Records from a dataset
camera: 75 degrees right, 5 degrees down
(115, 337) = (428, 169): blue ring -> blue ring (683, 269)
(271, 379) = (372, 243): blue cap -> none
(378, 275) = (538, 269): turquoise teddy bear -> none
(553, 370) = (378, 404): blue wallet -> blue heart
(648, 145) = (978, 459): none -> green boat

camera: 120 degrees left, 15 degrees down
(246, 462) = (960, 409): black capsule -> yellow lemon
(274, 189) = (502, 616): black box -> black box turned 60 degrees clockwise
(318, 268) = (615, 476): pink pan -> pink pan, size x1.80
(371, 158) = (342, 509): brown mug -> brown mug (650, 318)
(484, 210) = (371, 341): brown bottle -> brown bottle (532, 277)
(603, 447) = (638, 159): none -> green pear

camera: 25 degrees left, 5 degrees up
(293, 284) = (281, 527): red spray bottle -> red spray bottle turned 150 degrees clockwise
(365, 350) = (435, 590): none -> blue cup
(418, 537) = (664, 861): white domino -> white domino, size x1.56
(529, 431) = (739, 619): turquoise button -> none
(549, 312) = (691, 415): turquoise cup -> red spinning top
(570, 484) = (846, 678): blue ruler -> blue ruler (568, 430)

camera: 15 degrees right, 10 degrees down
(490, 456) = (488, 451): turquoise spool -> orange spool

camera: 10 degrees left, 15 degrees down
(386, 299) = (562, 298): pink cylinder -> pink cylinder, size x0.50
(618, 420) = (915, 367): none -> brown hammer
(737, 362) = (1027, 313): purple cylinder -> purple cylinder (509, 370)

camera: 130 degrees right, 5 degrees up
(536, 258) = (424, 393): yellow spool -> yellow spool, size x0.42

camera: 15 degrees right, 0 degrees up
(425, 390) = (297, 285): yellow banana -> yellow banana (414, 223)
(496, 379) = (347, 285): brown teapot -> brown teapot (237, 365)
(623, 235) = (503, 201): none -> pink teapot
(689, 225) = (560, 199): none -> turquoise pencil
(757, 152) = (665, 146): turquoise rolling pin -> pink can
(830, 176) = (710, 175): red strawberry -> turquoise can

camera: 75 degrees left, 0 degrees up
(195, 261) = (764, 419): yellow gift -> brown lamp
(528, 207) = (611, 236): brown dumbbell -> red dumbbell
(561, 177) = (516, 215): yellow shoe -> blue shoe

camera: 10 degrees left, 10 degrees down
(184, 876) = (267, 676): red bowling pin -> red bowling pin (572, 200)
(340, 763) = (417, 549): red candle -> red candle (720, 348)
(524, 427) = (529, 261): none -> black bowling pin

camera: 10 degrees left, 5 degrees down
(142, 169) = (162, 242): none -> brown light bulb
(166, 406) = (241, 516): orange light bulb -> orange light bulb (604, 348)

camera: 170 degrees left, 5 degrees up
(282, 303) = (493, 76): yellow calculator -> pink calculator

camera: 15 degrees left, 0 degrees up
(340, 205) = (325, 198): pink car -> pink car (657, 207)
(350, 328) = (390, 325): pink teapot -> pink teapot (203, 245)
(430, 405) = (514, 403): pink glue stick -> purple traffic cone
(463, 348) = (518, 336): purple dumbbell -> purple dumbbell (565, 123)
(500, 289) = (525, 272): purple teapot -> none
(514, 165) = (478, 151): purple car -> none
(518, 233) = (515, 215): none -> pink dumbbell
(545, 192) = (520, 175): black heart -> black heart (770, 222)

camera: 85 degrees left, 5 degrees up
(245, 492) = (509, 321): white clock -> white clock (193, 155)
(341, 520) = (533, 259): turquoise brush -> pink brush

_What the exercise asks_. The lines from the beginning of the records through the line containing "(689, 225) = (560, 199): none" should be reproduced exactly. Include nothing else.

_Answer for the task_.
camera: 75 degrees right, 5 degrees down
(115, 337) = (428, 169): blue ring -> blue ring (683, 269)
(271, 379) = (372, 243): blue cap -> none
(378, 275) = (538, 269): turquoise teddy bear -> none
(553, 370) = (378, 404): blue wallet -> blue heart
(648, 145) = (978, 459): none -> green boat

camera: 120 degrees left, 15 degrees down
(246, 462) = (960, 409): black capsule -> yellow lemon
(274, 189) = (502, 616): black box -> black box turned 60 degrees clockwise
(318, 268) = (615, 476): pink pan -> pink pan, size x1.80
(371, 158) = (342, 509): brown mug -> brown mug (650, 318)
(484, 210) = (371, 341): brown bottle -> brown bottle (532, 277)
(603, 447) = (638, 159): none -> green pear

camera: 25 degrees left, 5 degrees up
(293, 284) = (281, 527): red spray bottle -> red spray bottle turned 150 degrees clockwise
(365, 350) = (435, 590): none -> blue cup
(418, 537) = (664, 861): white domino -> white domino, size x1.56
(529, 431) = (739, 619): turquoise button -> none
(549, 312) = (691, 415): turquoise cup -> red spinning top
(570, 484) = (846, 678): blue ruler -> blue ruler (568, 430)

camera: 15 degrees right, 10 degrees down
(490, 456) = (488, 451): turquoise spool -> orange spool

camera: 10 degrees left, 15 degrees down
(386, 299) = (562, 298): pink cylinder -> pink cylinder, size x0.50
(618, 420) = (915, 367): none -> brown hammer
(737, 362) = (1027, 313): purple cylinder -> purple cylinder (509, 370)

camera: 130 degrees right, 5 degrees up
(536, 258) = (424, 393): yellow spool -> yellow spool, size x0.42

camera: 15 degrees right, 0 degrees up
(425, 390) = (297, 285): yellow banana -> yellow banana (414, 223)
(496, 379) = (347, 285): brown teapot -> brown teapot (237, 365)
(623, 235) = (503, 201): none -> pink teapot
(689, 225) = (560, 199): none -> turquoise pencil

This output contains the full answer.